**Task prompt:**
Count every line in the entries that follow where the word "camera" appears, then state only the total.

Scene image comparisons

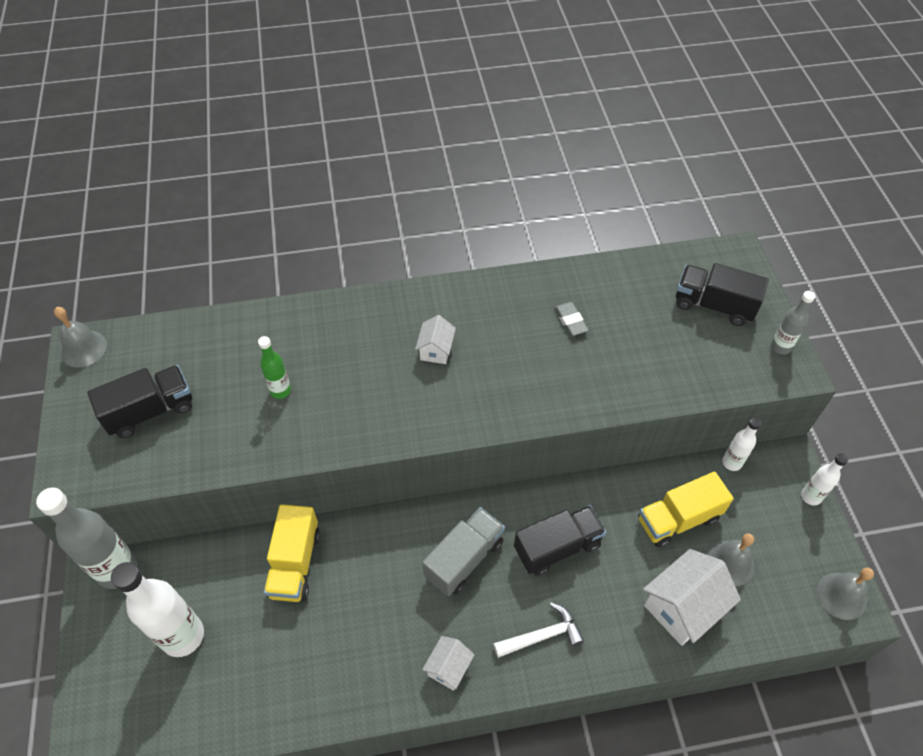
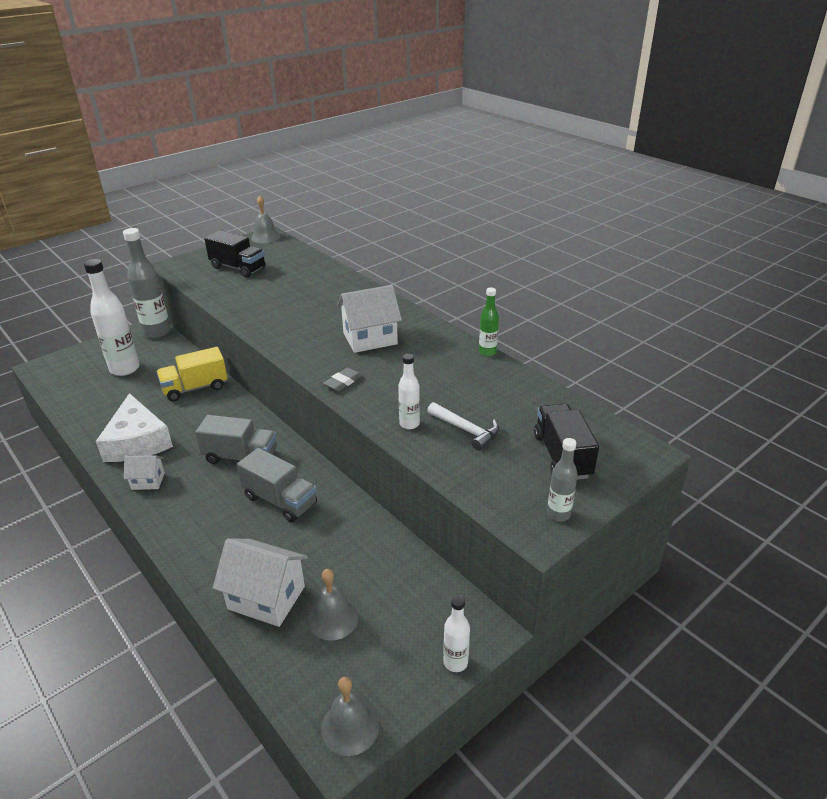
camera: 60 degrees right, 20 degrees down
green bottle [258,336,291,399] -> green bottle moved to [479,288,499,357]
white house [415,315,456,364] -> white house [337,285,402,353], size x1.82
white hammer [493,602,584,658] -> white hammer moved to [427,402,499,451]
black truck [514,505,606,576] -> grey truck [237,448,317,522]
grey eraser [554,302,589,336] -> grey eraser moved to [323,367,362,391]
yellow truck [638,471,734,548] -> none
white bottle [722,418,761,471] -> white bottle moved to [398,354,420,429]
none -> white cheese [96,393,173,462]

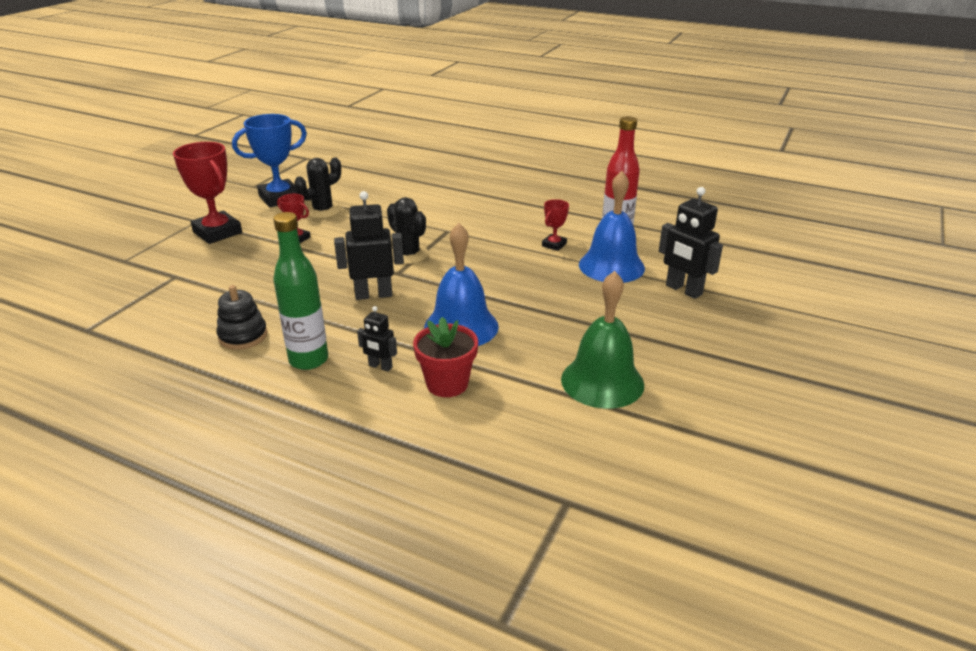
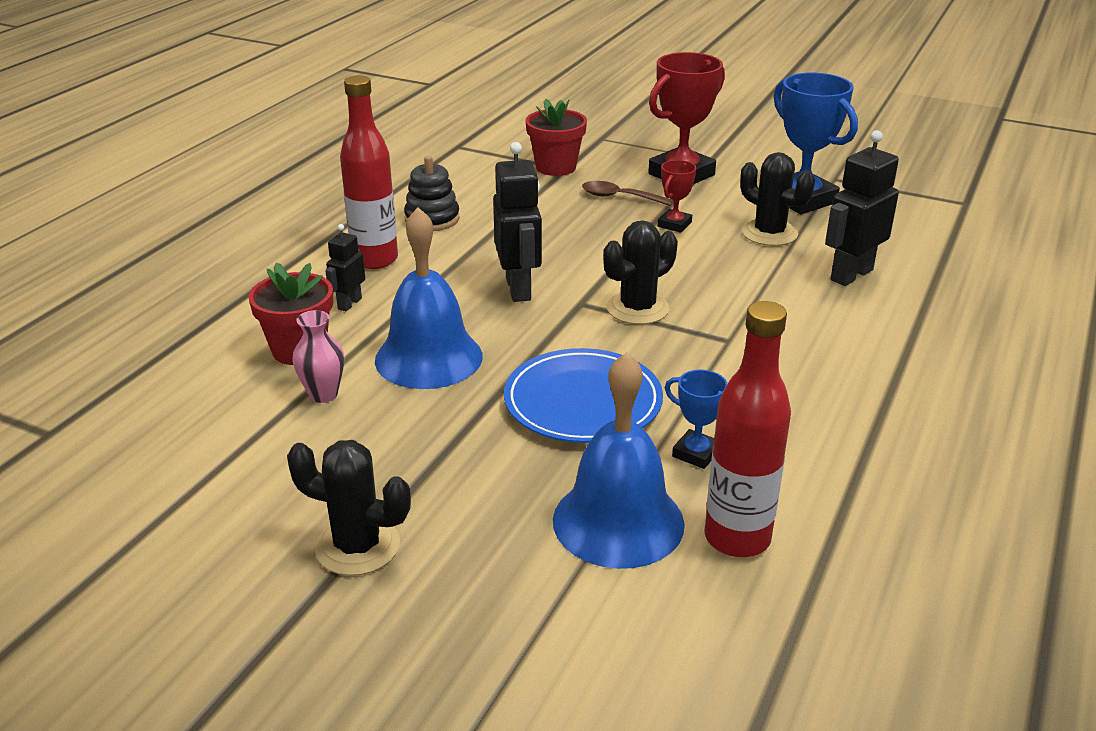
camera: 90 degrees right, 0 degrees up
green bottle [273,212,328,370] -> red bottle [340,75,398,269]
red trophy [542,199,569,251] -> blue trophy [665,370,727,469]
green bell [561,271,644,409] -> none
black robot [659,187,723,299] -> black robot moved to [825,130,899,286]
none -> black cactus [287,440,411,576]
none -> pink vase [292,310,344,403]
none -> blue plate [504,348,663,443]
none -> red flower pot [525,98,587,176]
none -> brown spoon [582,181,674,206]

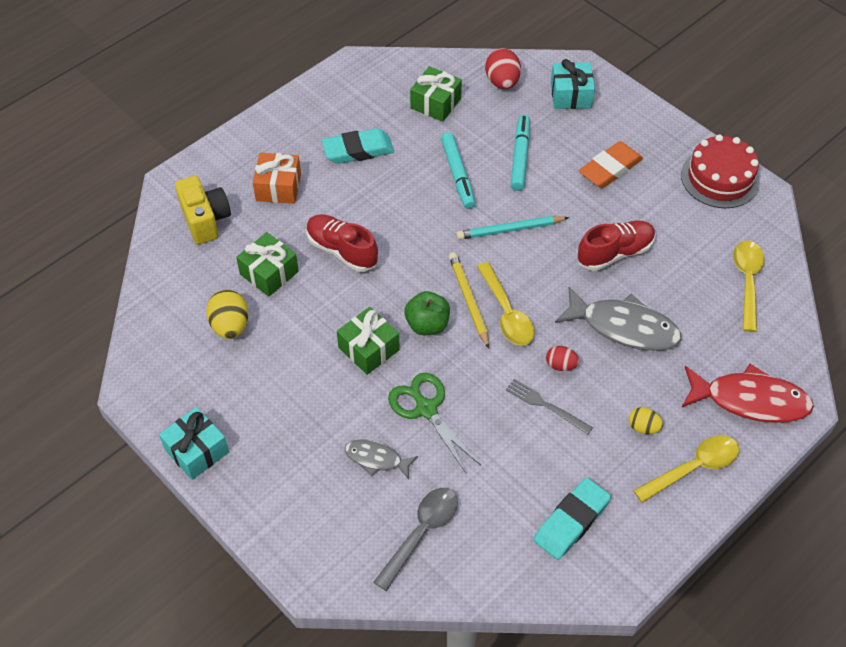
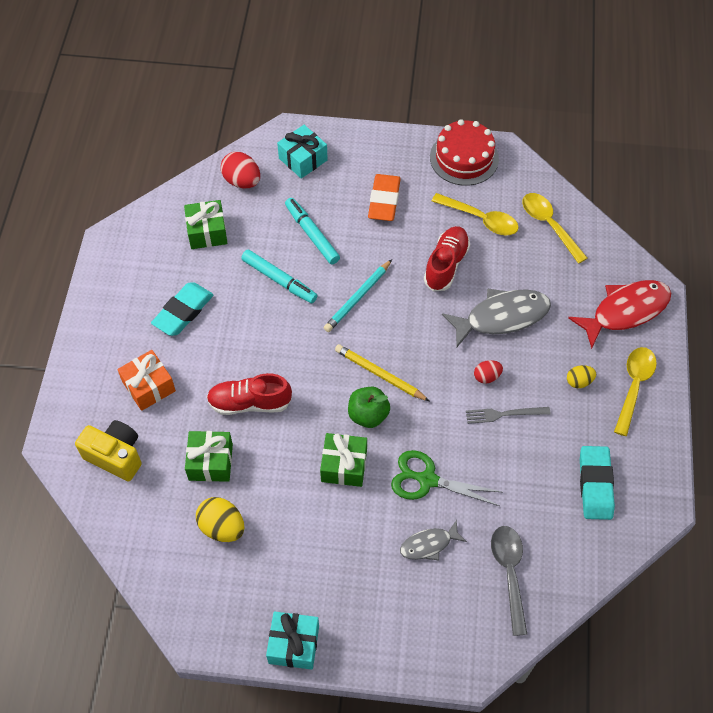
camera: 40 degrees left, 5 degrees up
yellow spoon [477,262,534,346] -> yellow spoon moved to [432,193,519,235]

**Expected answer:**
3